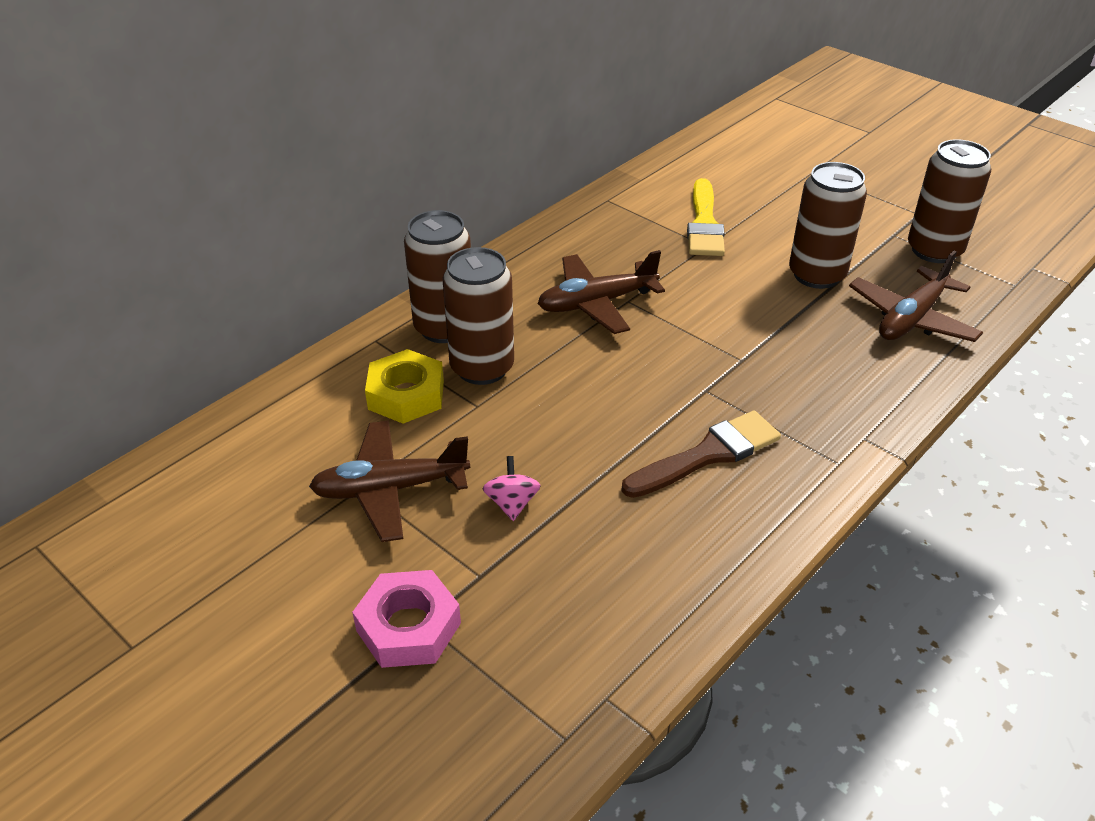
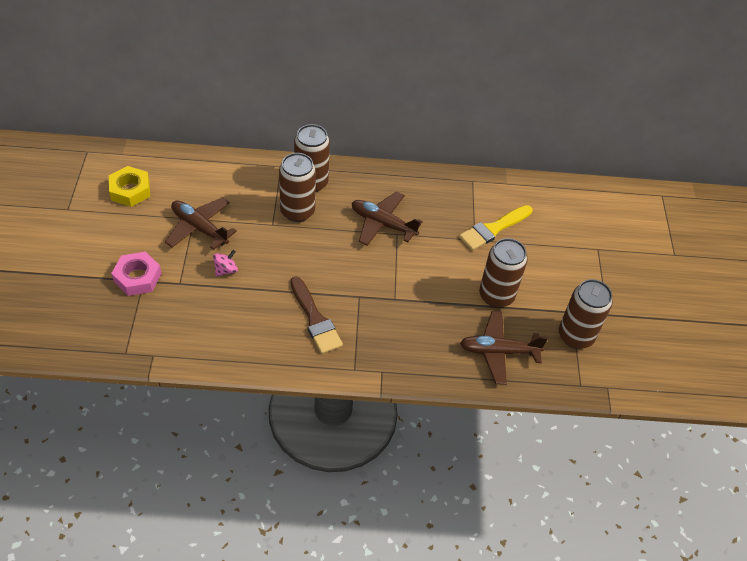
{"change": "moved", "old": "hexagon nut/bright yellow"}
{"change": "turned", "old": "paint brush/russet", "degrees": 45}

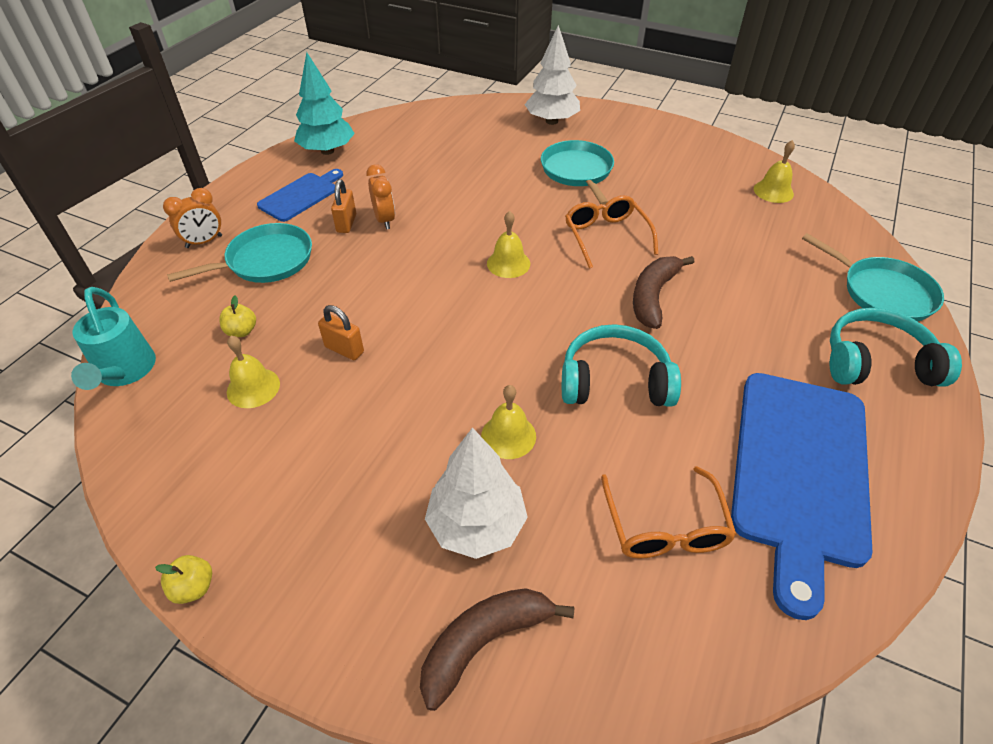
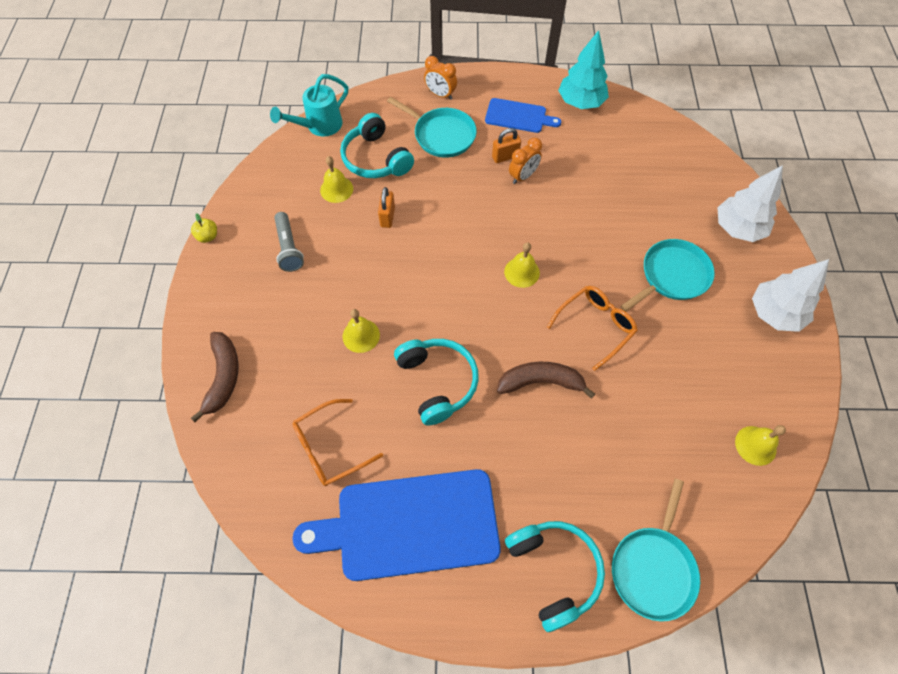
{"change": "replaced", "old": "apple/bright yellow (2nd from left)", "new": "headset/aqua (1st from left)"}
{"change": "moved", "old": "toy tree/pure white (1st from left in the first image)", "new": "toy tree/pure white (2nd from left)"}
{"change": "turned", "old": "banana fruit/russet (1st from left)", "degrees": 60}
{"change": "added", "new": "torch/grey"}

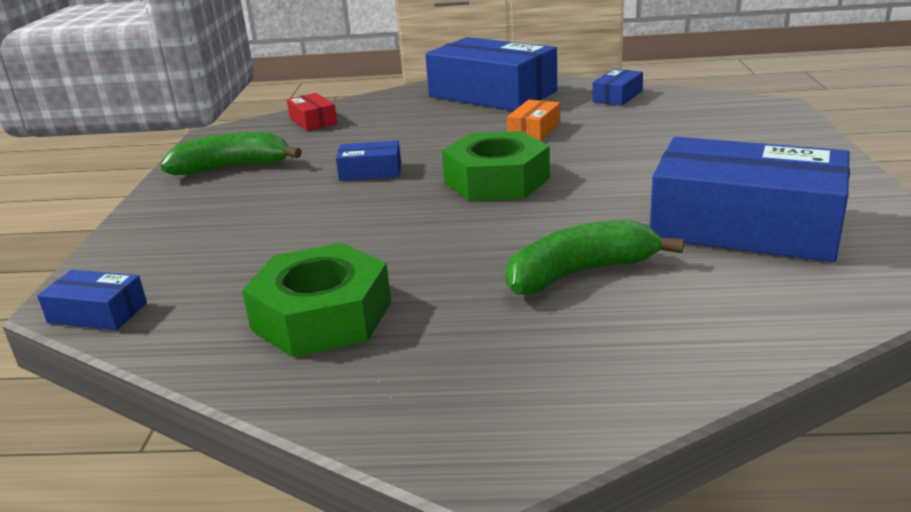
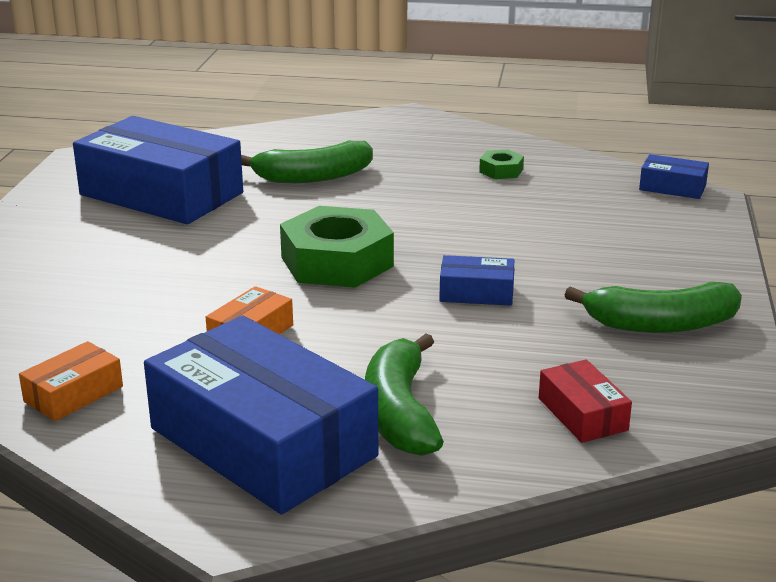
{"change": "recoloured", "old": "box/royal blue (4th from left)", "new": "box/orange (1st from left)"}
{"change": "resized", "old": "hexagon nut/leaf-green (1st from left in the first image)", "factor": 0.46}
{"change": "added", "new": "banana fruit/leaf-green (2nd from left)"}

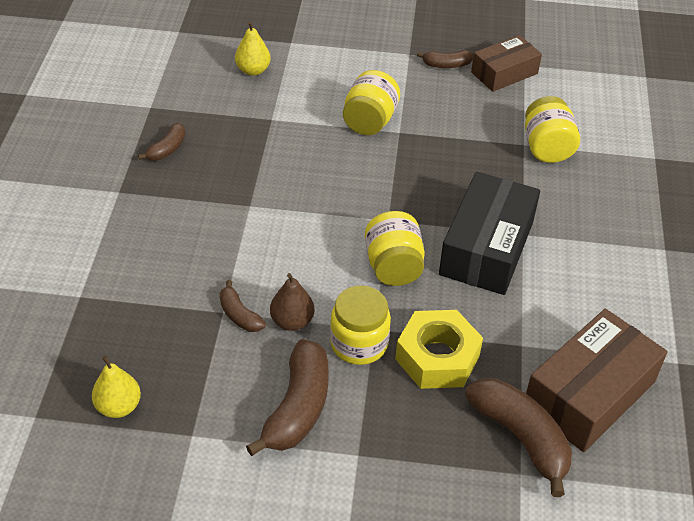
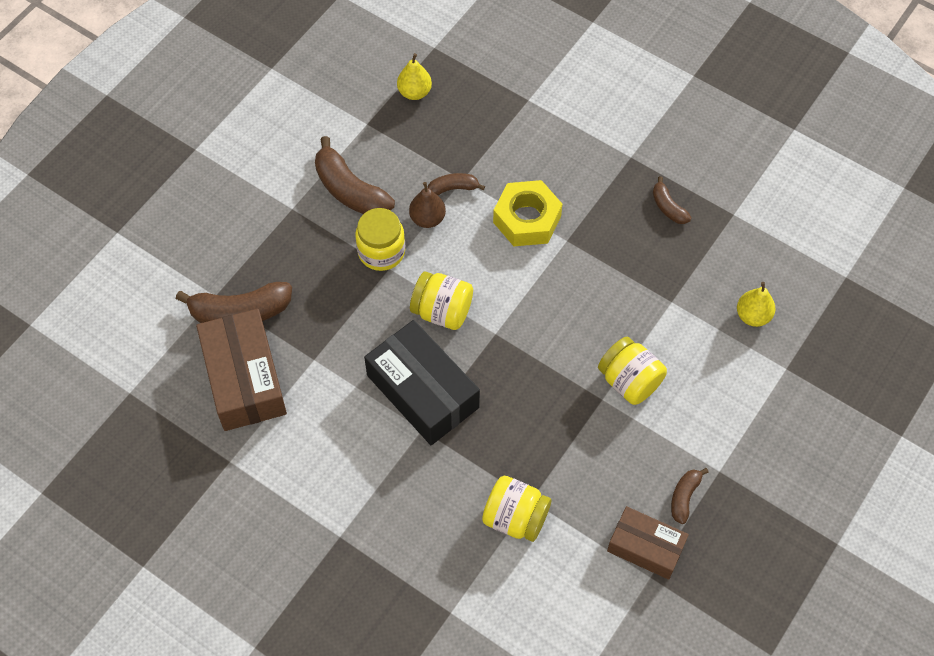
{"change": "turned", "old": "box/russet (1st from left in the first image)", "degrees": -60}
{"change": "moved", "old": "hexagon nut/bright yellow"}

---

(REQUIRED ACTION): Write every line of the data out again exactly, leaving out all images.

(RESULT BELOW):
{"change": "moved", "old": "hexagon nut/bright yellow"}
{"change": "turned", "old": "paint brush/russet", "degrees": 45}

{"change": "replaced", "old": "apple/bright yellow (2nd from left)", "new": "headset/aqua (1st from left)"}
{"change": "moved", "old": "toy tree/pure white (1st from left in the first image)", "new": "toy tree/pure white (2nd from left)"}
{"change": "turned", "old": "banana fruit/russet (1st from left)", "degrees": 60}
{"change": "added", "new": "torch/grey"}

{"change": "recoloured", "old": "box/royal blue (4th from left)", "new": "box/orange (1st from left)"}
{"change": "resized", "old": "hexagon nut/leaf-green (1st from left in the first image)", "factor": 0.46}
{"change": "added", "new": "banana fruit/leaf-green (2nd from left)"}

{"change": "turned", "old": "box/russet (1st from left in the first image)", "degrees": -60}
{"change": "moved", "old": "hexagon nut/bright yellow"}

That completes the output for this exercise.